═════ Records shown ═════
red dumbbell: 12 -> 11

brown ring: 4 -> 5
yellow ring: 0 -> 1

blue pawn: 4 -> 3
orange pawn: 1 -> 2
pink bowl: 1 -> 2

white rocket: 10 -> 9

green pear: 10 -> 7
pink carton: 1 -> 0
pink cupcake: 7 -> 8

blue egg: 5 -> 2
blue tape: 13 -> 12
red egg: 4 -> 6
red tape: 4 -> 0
═════
▶ Required work
Look above for the line containing "brown ring: 4 -> 5". From there to the final line of the entries, repeat every line exactly.

▶ Exercise result
brown ring: 4 -> 5
yellow ring: 0 -> 1

blue pawn: 4 -> 3
orange pawn: 1 -> 2
pink bowl: 1 -> 2

white rocket: 10 -> 9

green pear: 10 -> 7
pink carton: 1 -> 0
pink cupcake: 7 -> 8

blue egg: 5 -> 2
blue tape: 13 -> 12
red egg: 4 -> 6
red tape: 4 -> 0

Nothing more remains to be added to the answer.